▸ **Problem to work on**
Without omitting anything, write out the listing below precisely.

▸ **Source data**

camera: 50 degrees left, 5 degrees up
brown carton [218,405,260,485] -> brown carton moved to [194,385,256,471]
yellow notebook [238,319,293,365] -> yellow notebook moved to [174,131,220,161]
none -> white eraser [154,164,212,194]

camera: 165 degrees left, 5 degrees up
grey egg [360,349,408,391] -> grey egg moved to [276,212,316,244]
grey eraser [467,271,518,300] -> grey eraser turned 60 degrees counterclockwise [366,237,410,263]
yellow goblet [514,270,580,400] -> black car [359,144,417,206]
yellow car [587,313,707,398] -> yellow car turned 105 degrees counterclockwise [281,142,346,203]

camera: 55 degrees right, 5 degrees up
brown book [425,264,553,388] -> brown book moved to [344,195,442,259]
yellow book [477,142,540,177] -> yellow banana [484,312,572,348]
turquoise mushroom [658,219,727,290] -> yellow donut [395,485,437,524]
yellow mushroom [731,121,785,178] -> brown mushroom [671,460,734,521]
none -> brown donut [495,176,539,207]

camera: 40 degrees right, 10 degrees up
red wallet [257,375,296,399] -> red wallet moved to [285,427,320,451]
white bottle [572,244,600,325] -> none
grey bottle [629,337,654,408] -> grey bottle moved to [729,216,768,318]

▸ **Answer to this problem**
camera: 50 degrees left, 5 degrees up
brown carton [218,405,260,485] -> brown carton moved to [194,385,256,471]
yellow notebook [238,319,293,365] -> yellow notebook moved to [174,131,220,161]
none -> white eraser [154,164,212,194]

camera: 165 degrees left, 5 degrees up
grey egg [360,349,408,391] -> grey egg moved to [276,212,316,244]
grey eraser [467,271,518,300] -> grey eraser turned 60 degrees counterclockwise [366,237,410,263]
yellow goblet [514,270,580,400] -> black car [359,144,417,206]
yellow car [587,313,707,398] -> yellow car turned 105 degrees counterclockwise [281,142,346,203]

camera: 55 degrees right, 5 degrees up
brown book [425,264,553,388] -> brown book moved to [344,195,442,259]
yellow book [477,142,540,177] -> yellow banana [484,312,572,348]
turquoise mushroom [658,219,727,290] -> yellow donut [395,485,437,524]
yellow mushroom [731,121,785,178] -> brown mushroom [671,460,734,521]
none -> brown donut [495,176,539,207]

camera: 40 degrees right, 10 degrees up
red wallet [257,375,296,399] -> red wallet moved to [285,427,320,451]
white bottle [572,244,600,325] -> none
grey bottle [629,337,654,408] -> grey bottle moved to [729,216,768,318]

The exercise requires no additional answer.